» ABOUT THIS TASK: When the listing below reaches the line that has "BT2: 6V (plus", start reproducing exactly; stop after the line that has "U2 pin SDA: 5V -> N6", and drop the pictures.
****************
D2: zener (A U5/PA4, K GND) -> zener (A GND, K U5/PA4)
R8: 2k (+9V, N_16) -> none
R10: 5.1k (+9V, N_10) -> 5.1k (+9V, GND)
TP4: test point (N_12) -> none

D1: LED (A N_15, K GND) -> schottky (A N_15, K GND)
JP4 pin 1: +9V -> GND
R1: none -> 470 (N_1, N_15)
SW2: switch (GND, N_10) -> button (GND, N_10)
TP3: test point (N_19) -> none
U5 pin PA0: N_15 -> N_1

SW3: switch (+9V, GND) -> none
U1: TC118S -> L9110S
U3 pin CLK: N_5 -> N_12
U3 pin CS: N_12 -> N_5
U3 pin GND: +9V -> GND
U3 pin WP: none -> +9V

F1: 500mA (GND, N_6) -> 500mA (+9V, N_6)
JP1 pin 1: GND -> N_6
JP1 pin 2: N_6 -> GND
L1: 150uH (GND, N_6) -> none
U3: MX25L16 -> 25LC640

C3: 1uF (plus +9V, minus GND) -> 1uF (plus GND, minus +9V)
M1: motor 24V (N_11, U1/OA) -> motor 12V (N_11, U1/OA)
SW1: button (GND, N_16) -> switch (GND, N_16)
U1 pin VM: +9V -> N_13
****************
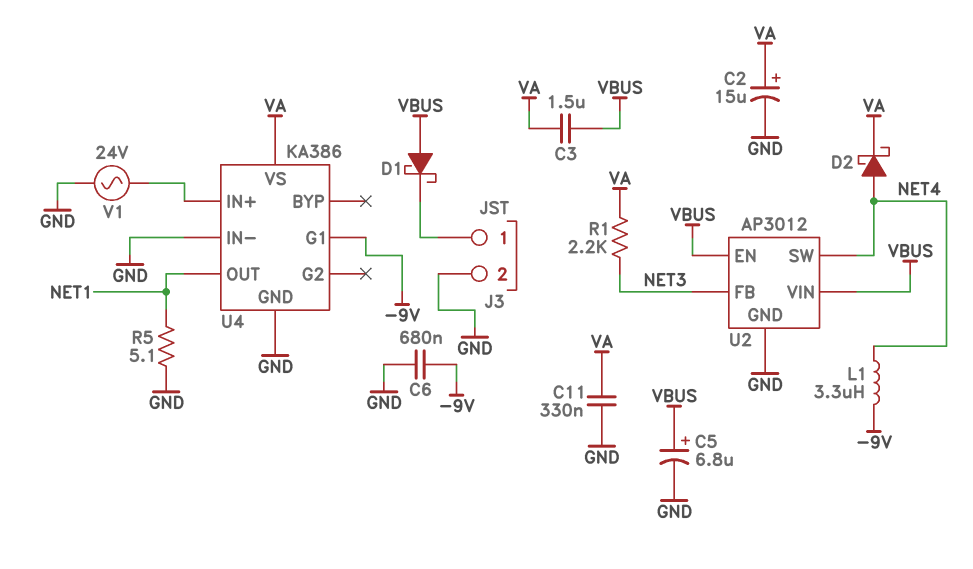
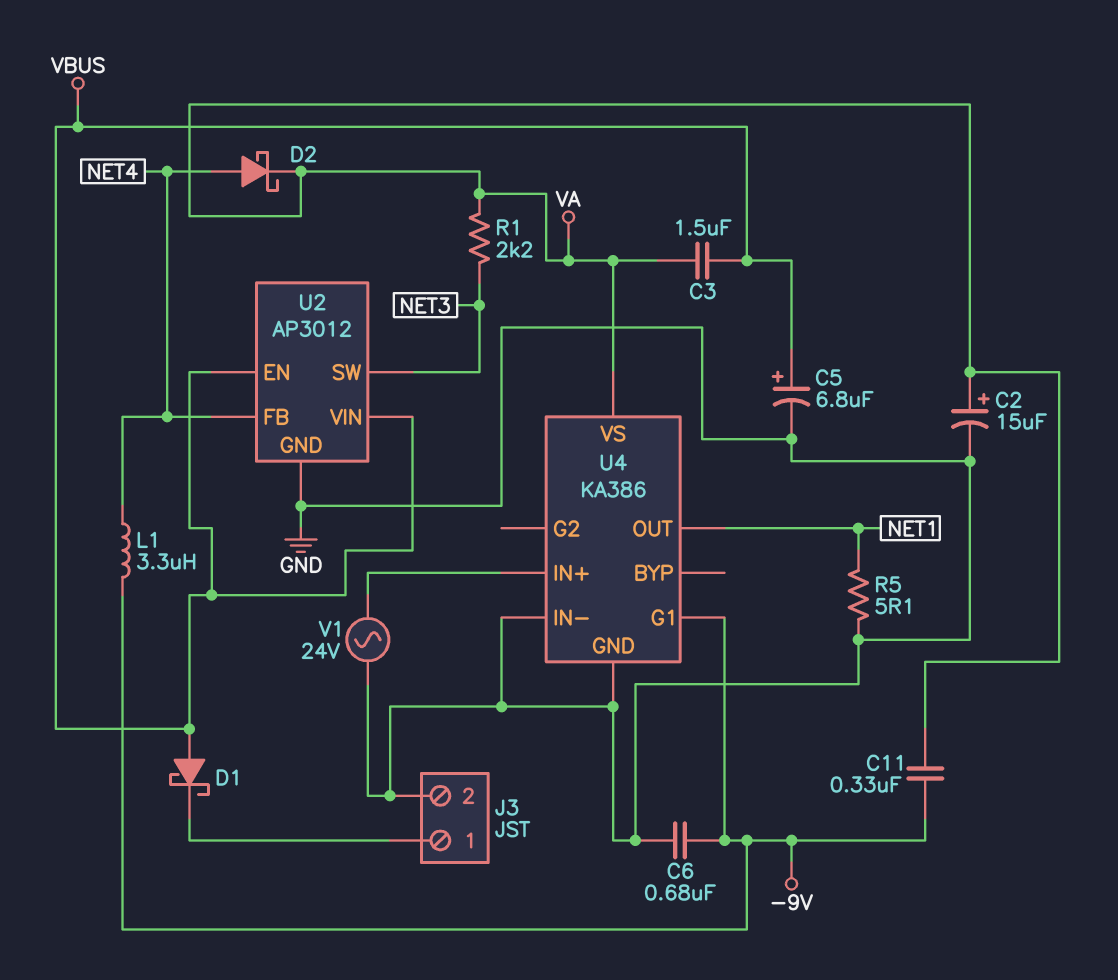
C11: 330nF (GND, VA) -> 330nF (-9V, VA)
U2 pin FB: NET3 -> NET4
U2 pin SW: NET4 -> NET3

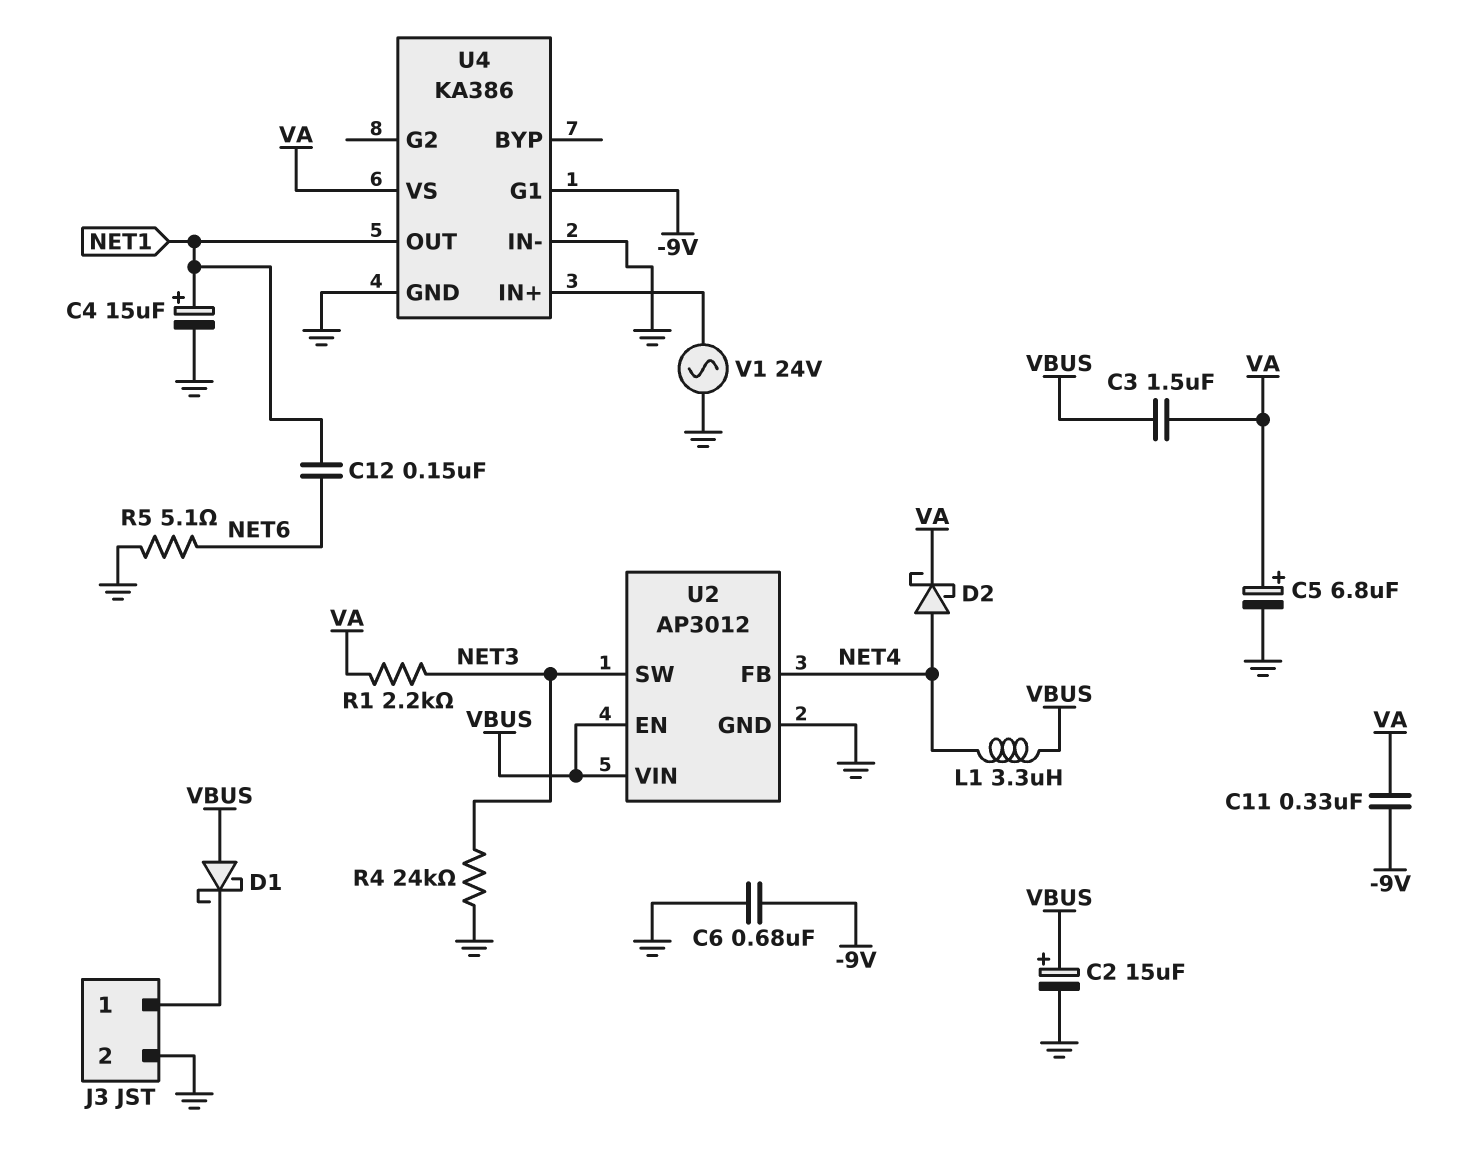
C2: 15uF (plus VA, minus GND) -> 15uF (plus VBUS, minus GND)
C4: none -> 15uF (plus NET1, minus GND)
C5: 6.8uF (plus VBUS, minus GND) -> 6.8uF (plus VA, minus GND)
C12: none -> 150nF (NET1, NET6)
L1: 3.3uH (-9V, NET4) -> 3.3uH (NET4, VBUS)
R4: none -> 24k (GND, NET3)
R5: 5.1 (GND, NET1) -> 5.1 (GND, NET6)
****************
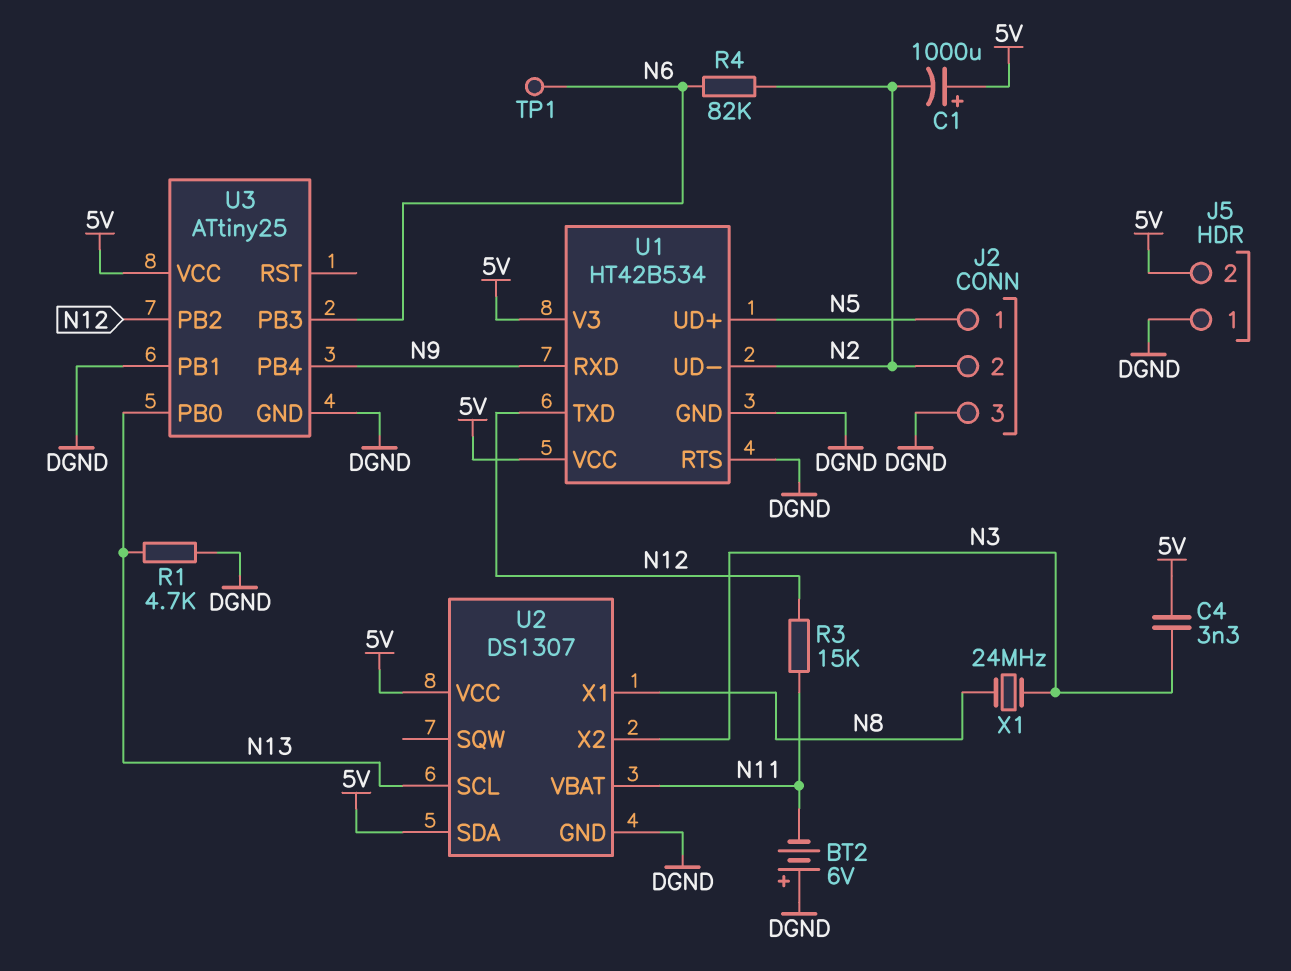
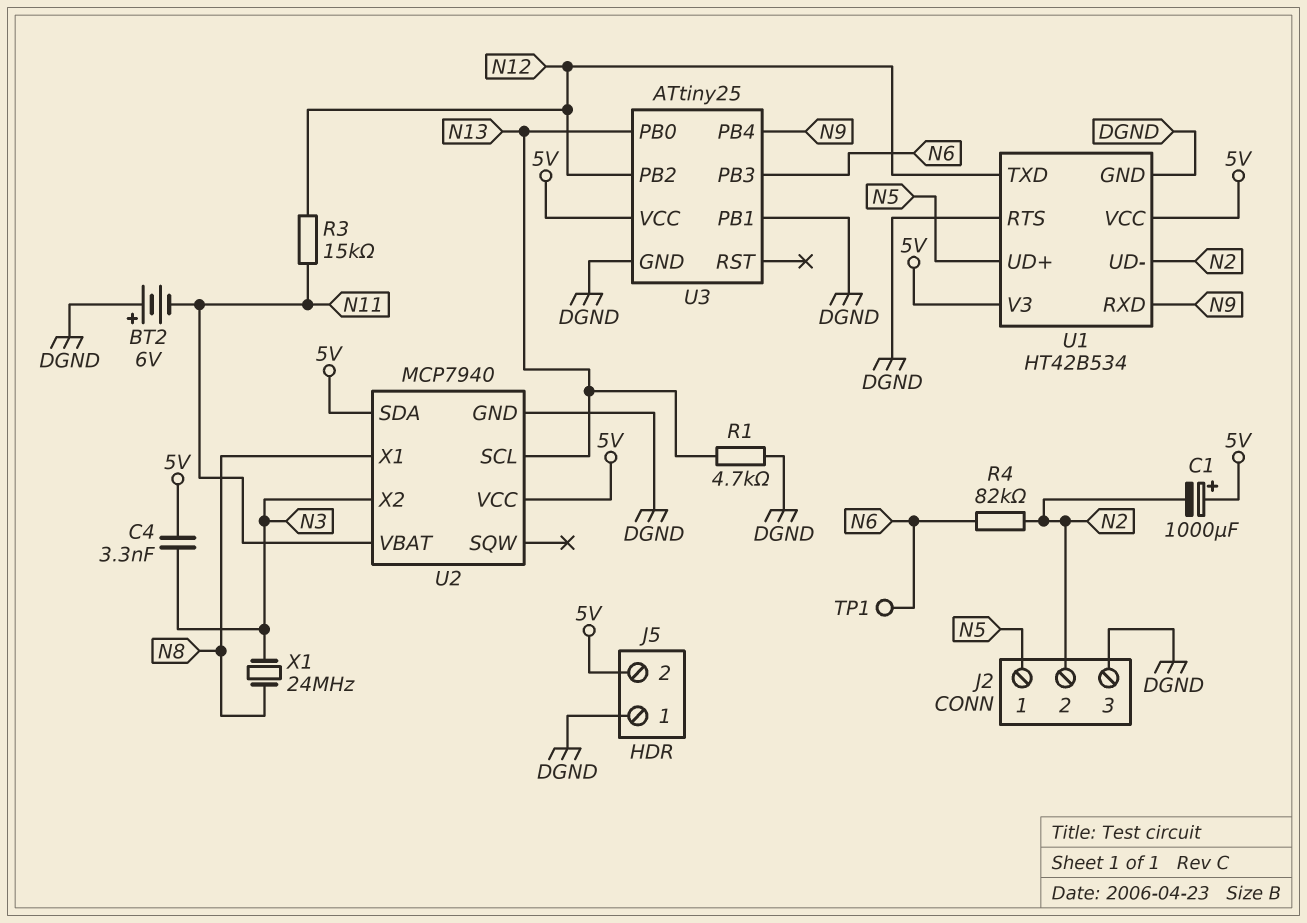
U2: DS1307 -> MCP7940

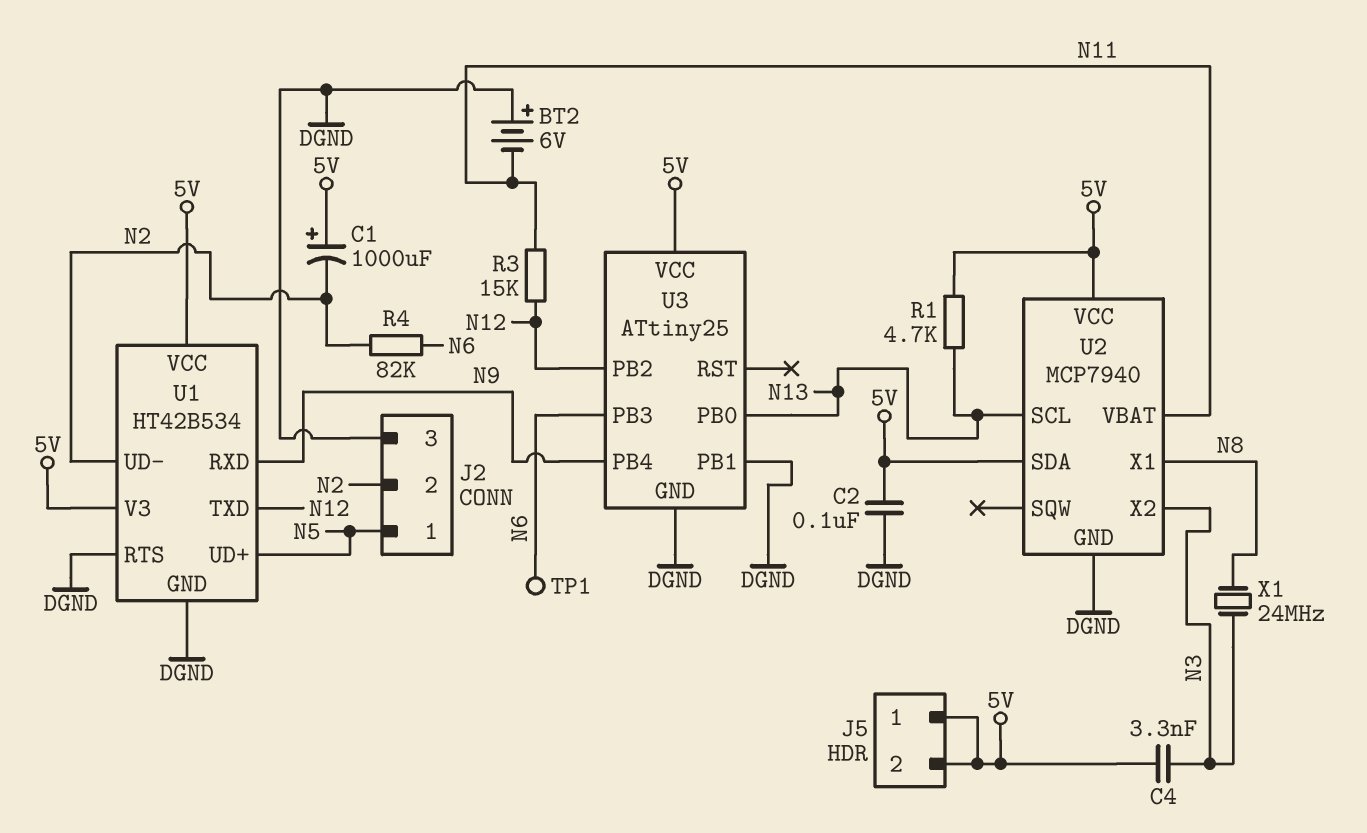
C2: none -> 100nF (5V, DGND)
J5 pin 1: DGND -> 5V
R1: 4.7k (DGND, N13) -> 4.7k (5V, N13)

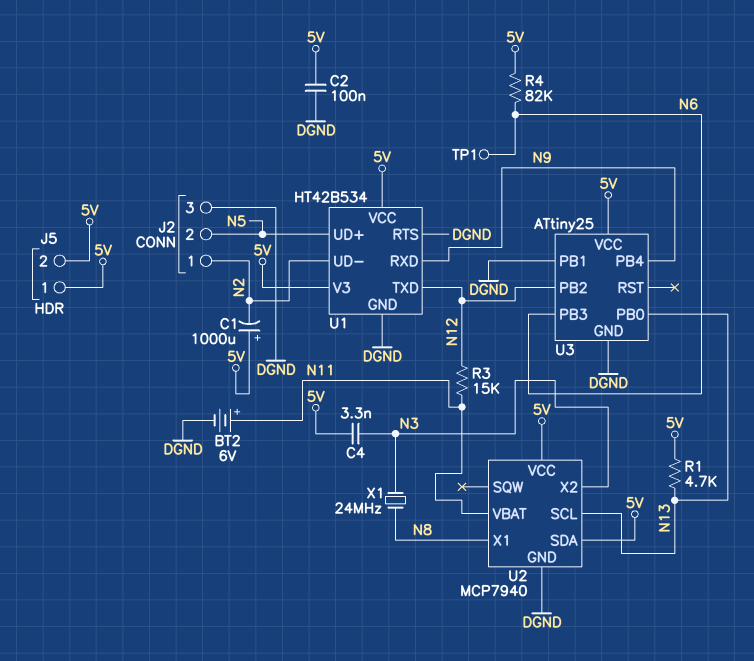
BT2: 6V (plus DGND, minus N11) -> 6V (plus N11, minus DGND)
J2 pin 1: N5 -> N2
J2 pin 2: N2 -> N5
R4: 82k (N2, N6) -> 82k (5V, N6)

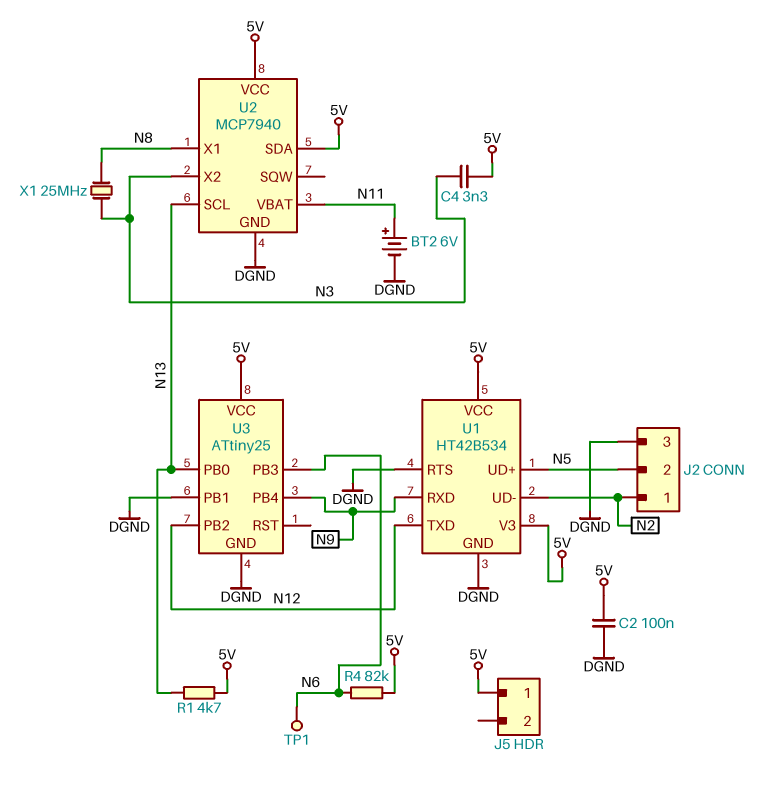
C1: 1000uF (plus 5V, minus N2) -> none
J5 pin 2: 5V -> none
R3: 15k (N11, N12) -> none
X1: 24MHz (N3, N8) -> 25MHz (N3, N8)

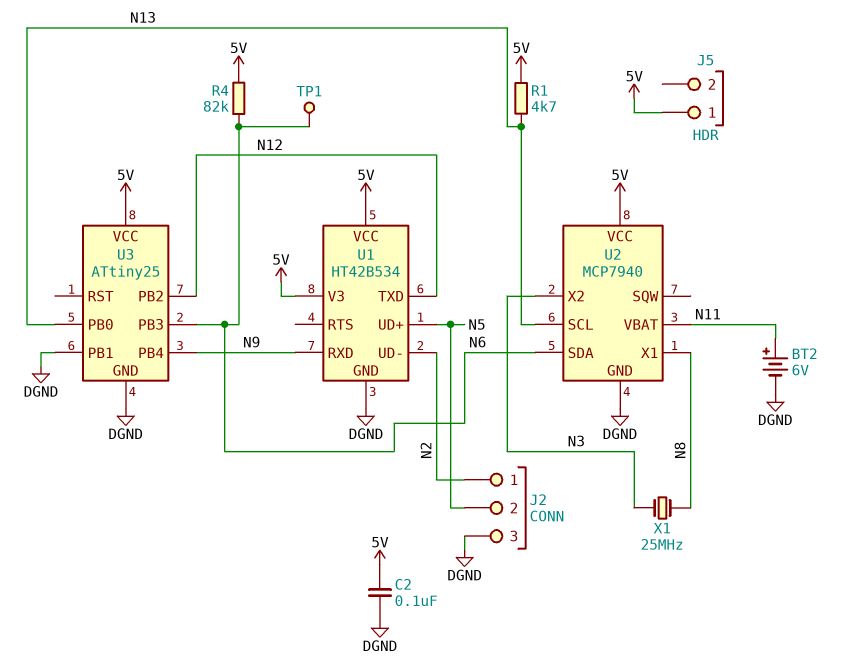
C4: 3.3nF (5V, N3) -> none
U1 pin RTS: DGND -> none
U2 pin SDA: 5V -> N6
****************
» RESULT:
BT2: 6V (plus DGND, minus N11) -> 6V (plus N11, minus DGND)
J2 pin 1: N5 -> N2
J2 pin 2: N2 -> N5
R4: 82k (N2, N6) -> 82k (5V, N6)

C1: 1000uF (plus 5V, minus N2) -> none
J5 pin 2: 5V -> none
R3: 15k (N11, N12) -> none
X1: 24MHz (N3, N8) -> 25MHz (N3, N8)

C4: 3.3nF (5V, N3) -> none
U1 pin RTS: DGND -> none
U2 pin SDA: 5V -> N6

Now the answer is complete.